Extracted data entries
···
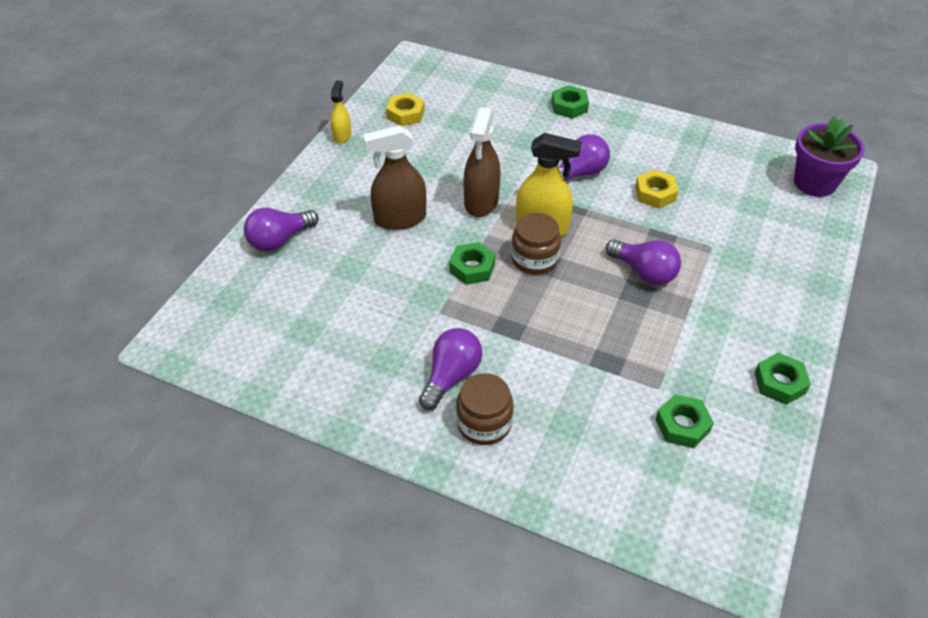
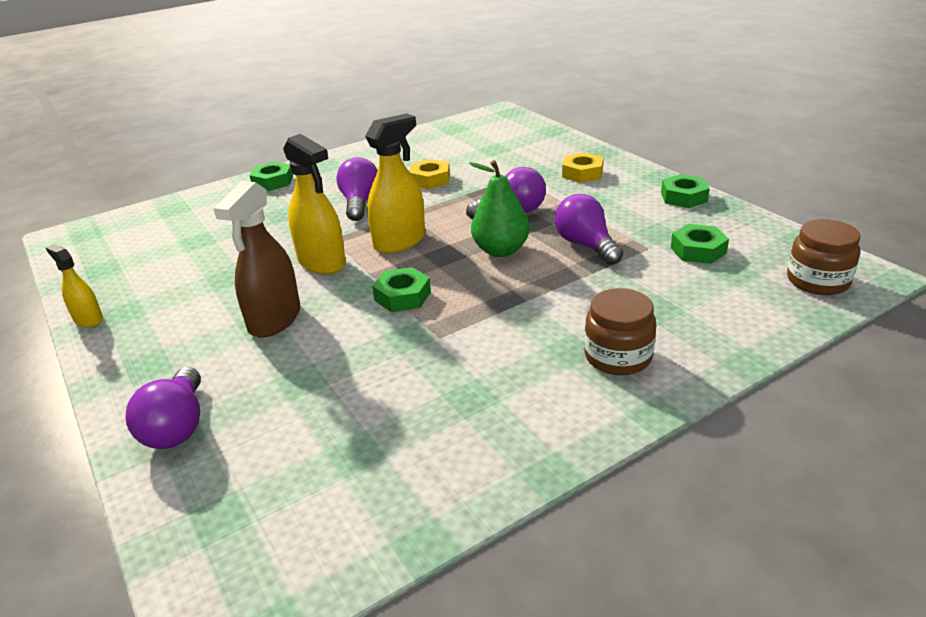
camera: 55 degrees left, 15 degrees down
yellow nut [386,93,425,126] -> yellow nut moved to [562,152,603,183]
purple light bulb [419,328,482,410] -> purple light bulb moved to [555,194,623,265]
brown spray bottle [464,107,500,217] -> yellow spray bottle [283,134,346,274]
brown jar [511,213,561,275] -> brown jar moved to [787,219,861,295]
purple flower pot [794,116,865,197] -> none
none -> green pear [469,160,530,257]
···
• **ASSIGNMENT**
For the string "purple", tally the lines above that contain it and give only the figure.

• **COMPLETED EXERCISE**
2